_Input data_
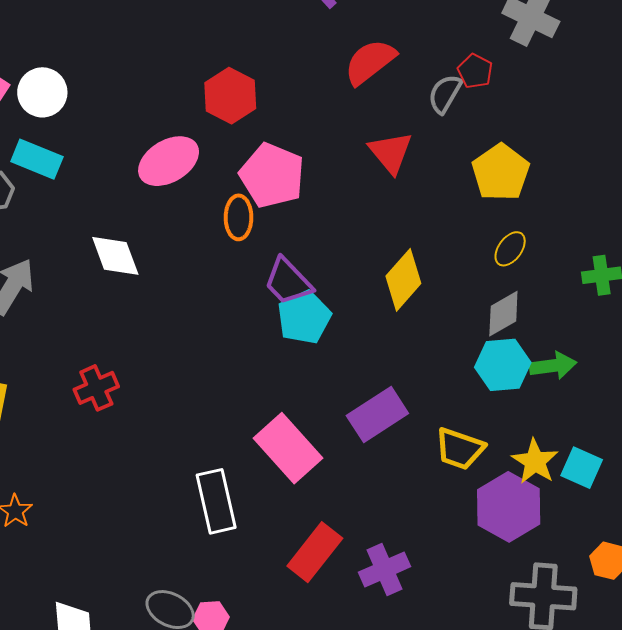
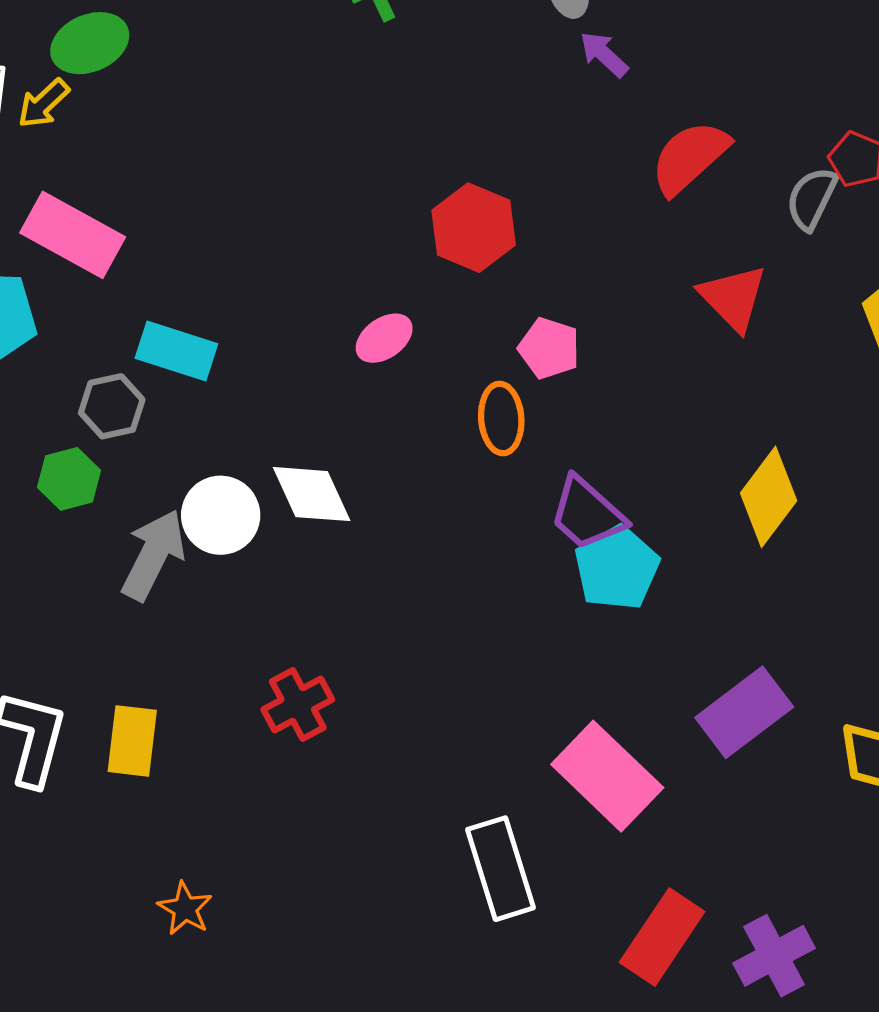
white circle: (42, 92) -> (221, 515), moved
pink ellipse: (169, 161) -> (384, 338), size x0.6
pink pentagon: (272, 175) -> (549, 348), size x0.6

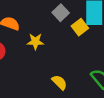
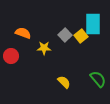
gray square: (61, 13) -> (65, 35), moved

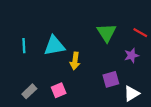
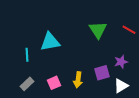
cyan line: (24, 46) -> (27, 55), moved
purple star: (132, 55) -> (121, 62), moved
yellow arrow: (75, 61) -> (78, 80), moved

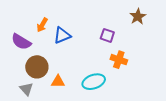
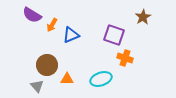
purple square: (107, 35) -> (114, 35), size x1.5
purple semicircle: (21, 42) -> (32, 15), moved

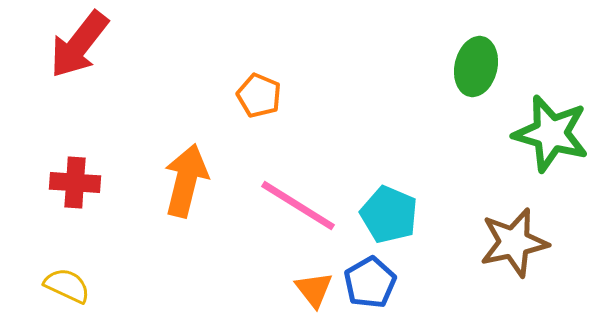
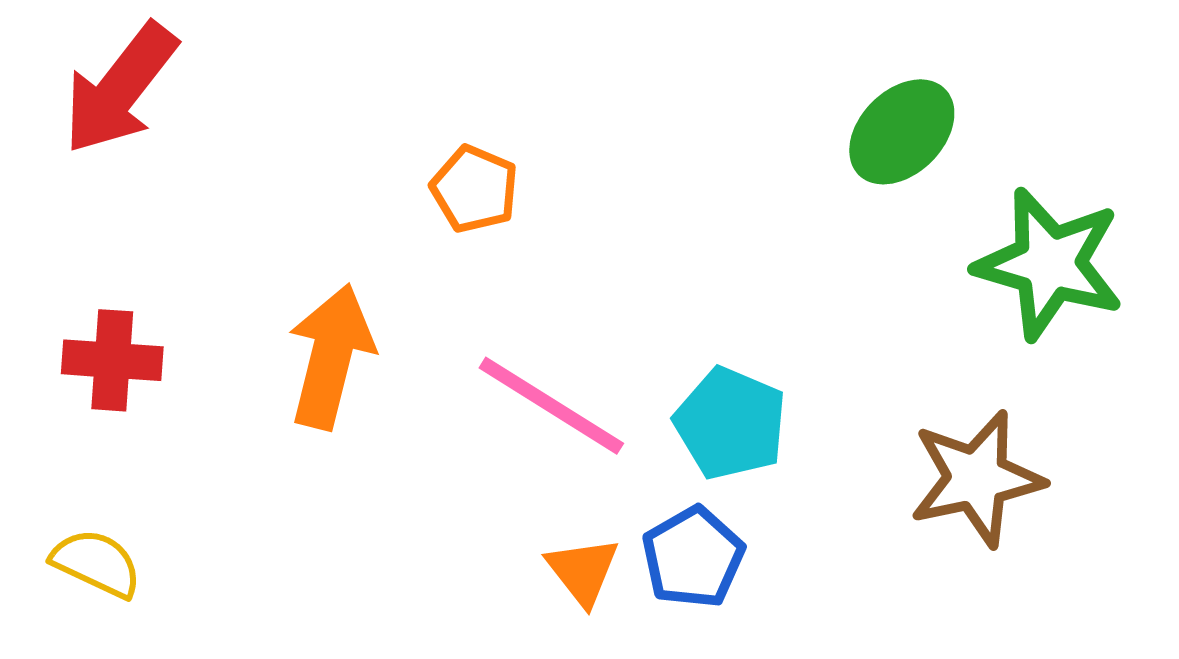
green ellipse: (476, 67) -> (902, 132), turned 32

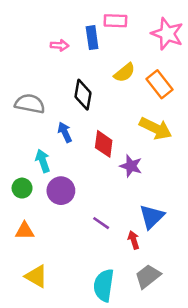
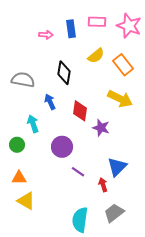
pink rectangle: (115, 21) -> (97, 22), moved
purple circle: (61, 191) -> (62, 147), moved
yellow triangle: (36, 276) -> (26, 201), moved

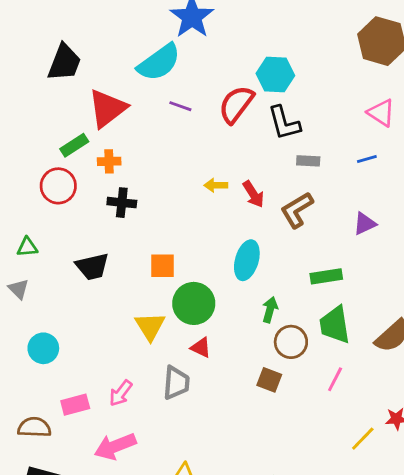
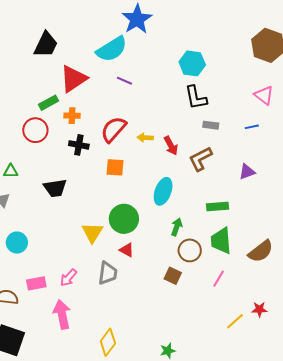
red semicircle: (236, 104) -> (114, 129), moved
orange square: (162, 266) -> (115, 167), moved
pink arrow: (115, 446) -> (62, 314), turned 96

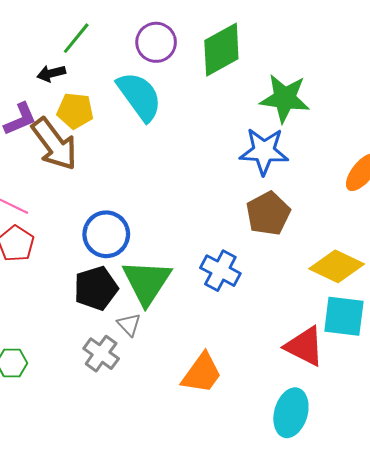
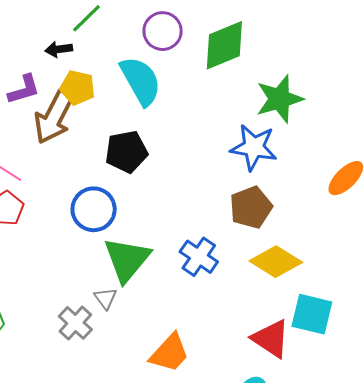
green star: (285, 98) -> (279, 99), turned -30
brown arrow: (54, 144) -> (54, 117), turned 58
yellow diamond: (337, 266) -> (276, 262), moved
black pentagon: (96, 288) -> (126, 152), moved

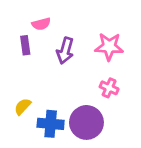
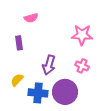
purple rectangle: (25, 45) -> (19, 43), moved
purple arrow: (65, 51) -> (49, 65), moved

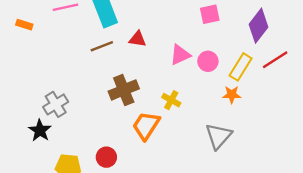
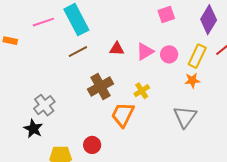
red triangle: (138, 39) -> (117, 49), moved
yellow cross: (171, 100) -> (142, 91), turned 35

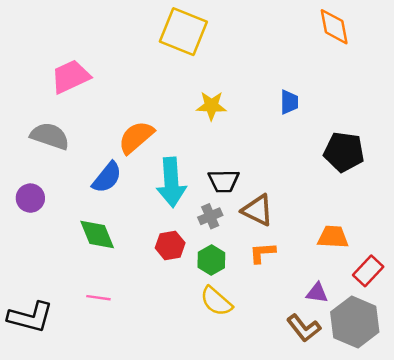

_What the task requires_
Copy each line of the listing above that includes the word "pentagon".

_Output of the task_
pink pentagon: (272, 175) -> (549, 348), size x0.6
black pentagon: (96, 288) -> (126, 152), moved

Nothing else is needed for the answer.